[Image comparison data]
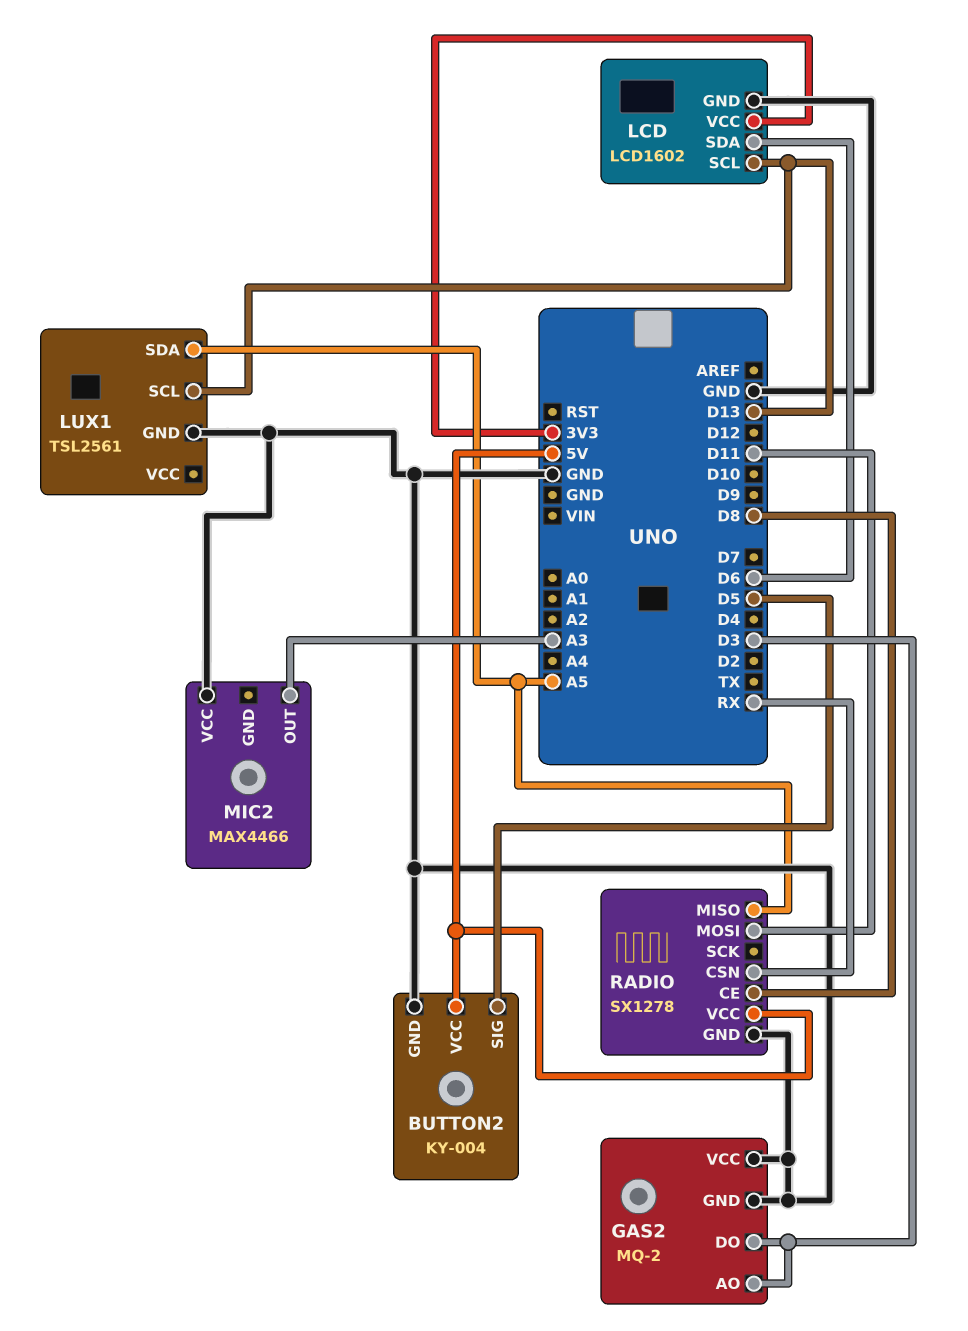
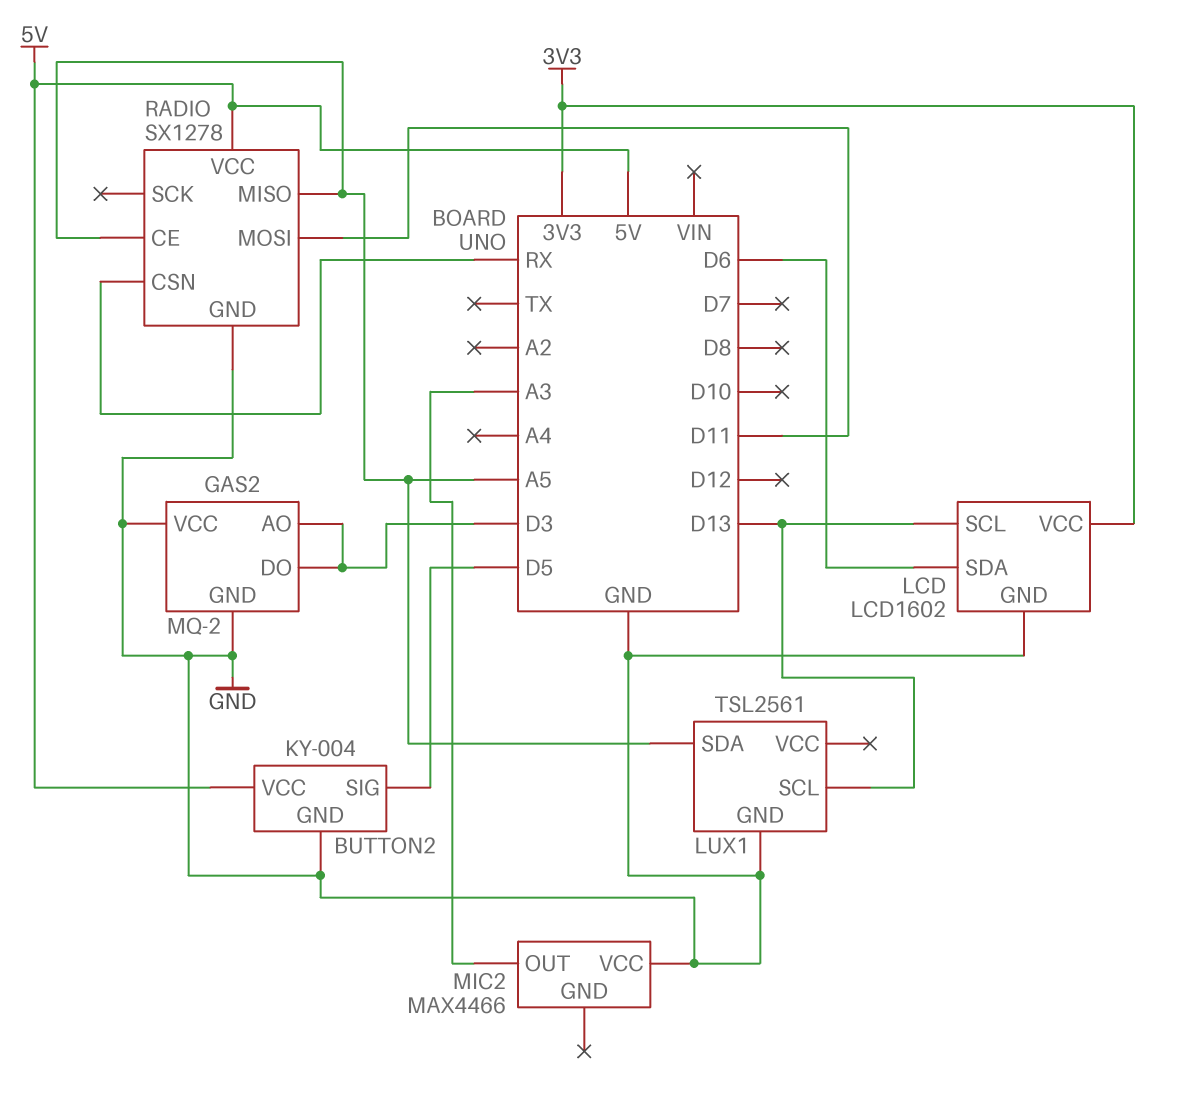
RADIO pin CE: D8 -> A5

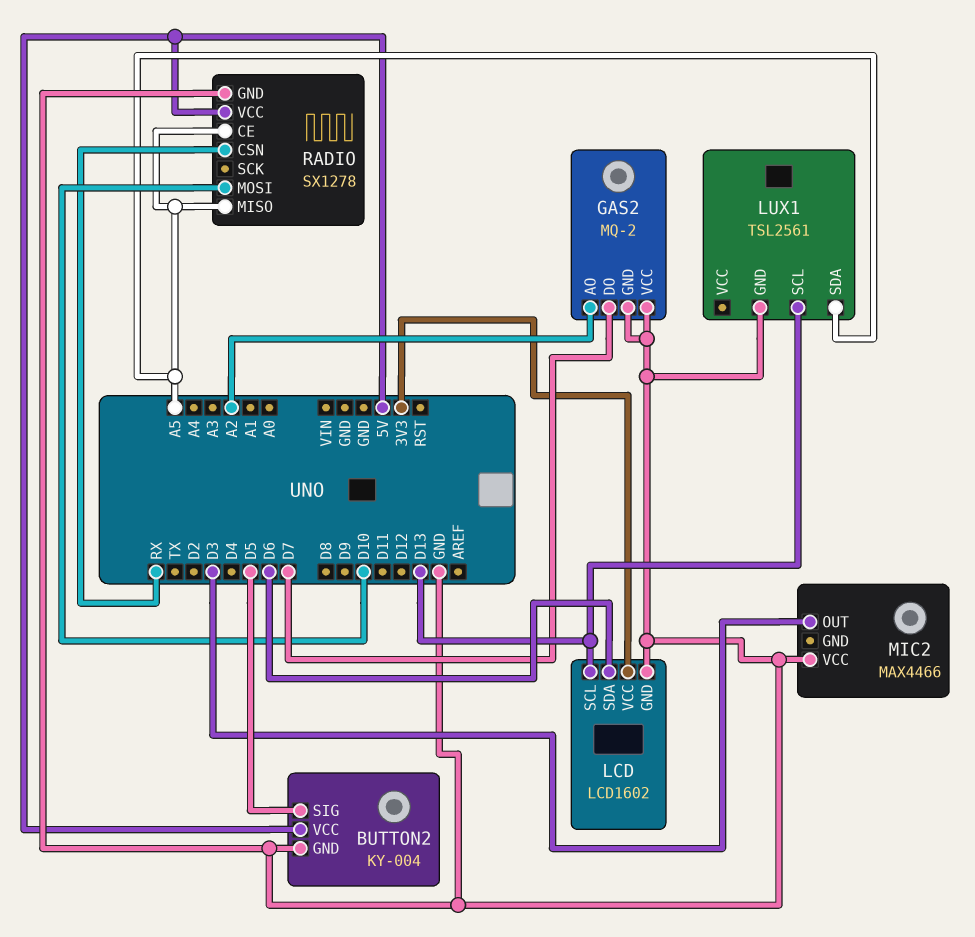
GAS2 pin AO: D3 -> A2
GAS2 pin DO: D3 -> D7
MIC2 pin OUT: A3 -> D3
RADIO pin MOSI: D11 -> D10

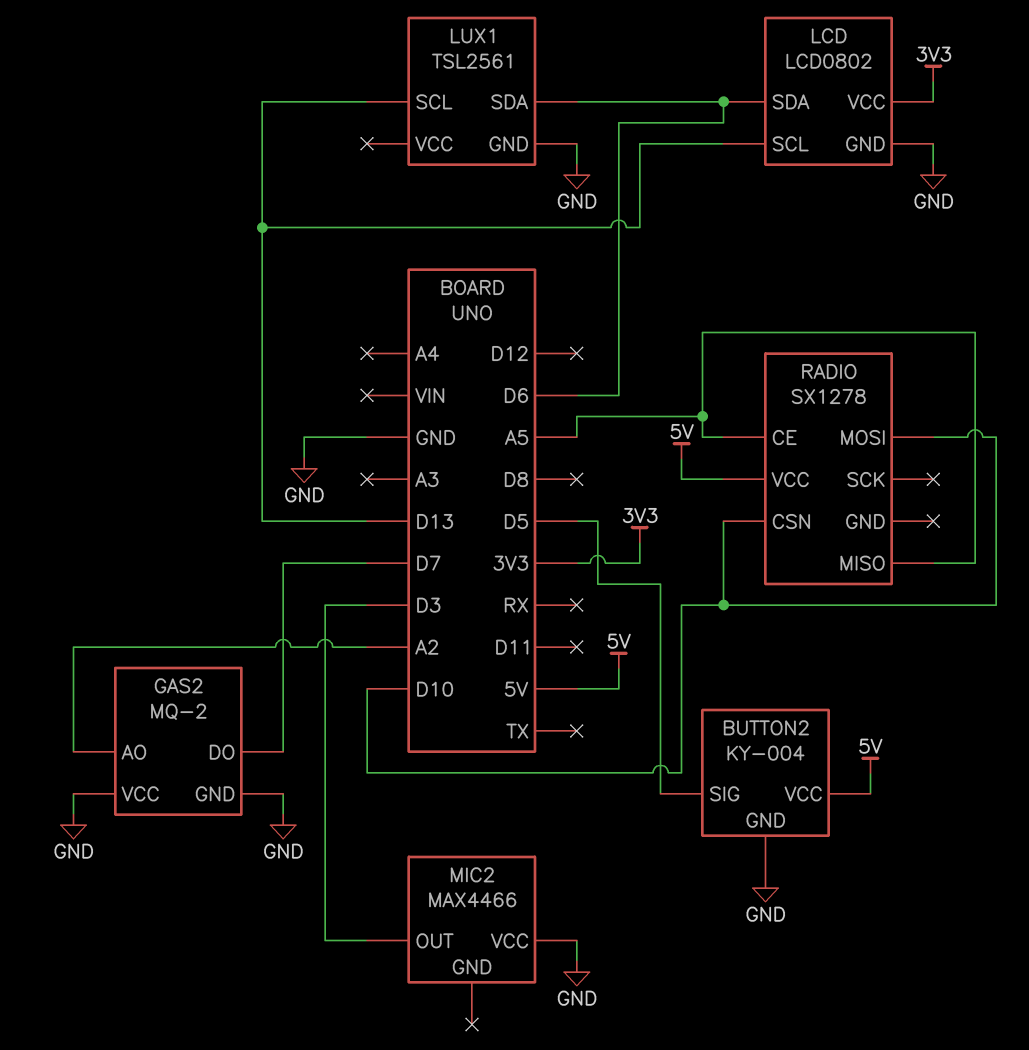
LCD: LCD1602 -> LCD0802
LUX1 pin SDA: A5 -> D6
RADIO pin CSN: RX -> D10
RADIO pin GND: GND -> none

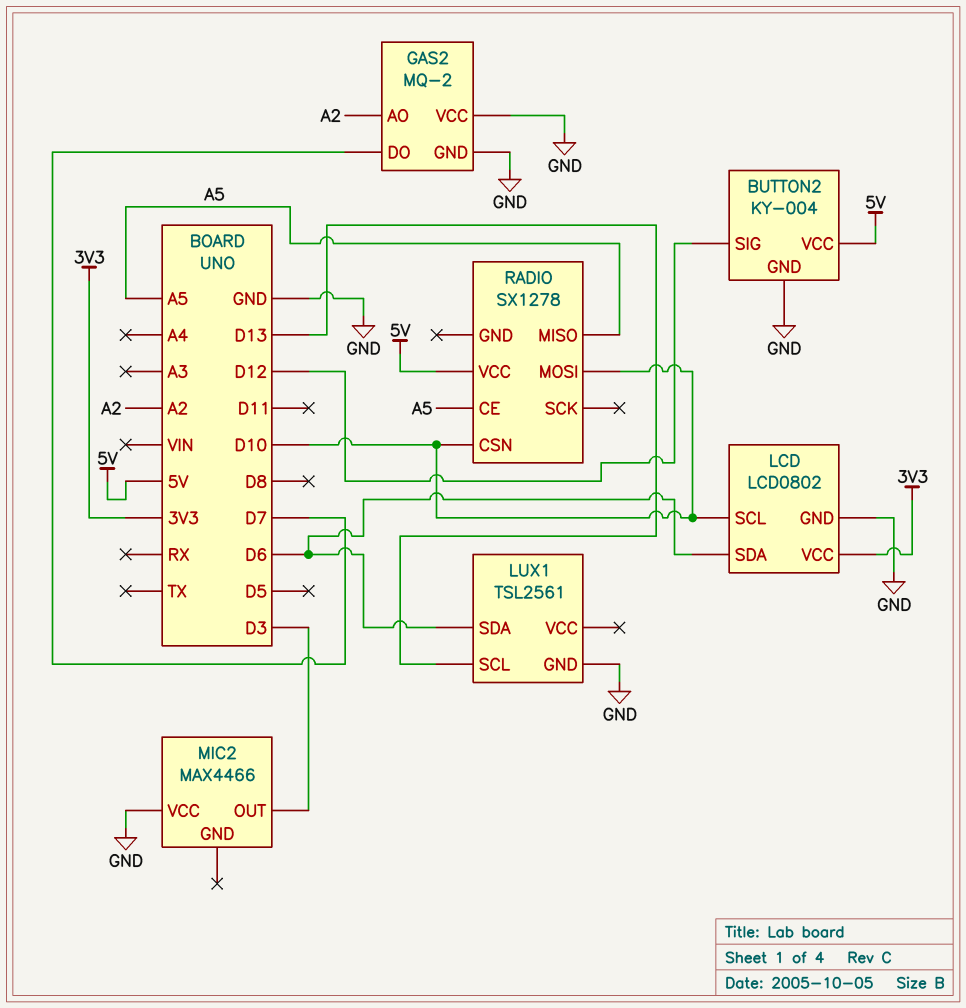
BUTTON2 pin SIG: D5 -> D12
LCD pin SCL: D13 -> D10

Action item ->
Each line from the one holding "RADIO pin CSN: RX -> D10" to the end of the records above must be copied exactly; the pictures must not be copied.

Answer to this problem ->
RADIO pin CSN: RX -> D10
RADIO pin GND: GND -> none

BUTTON2 pin SIG: D5 -> D12
LCD pin SCL: D13 -> D10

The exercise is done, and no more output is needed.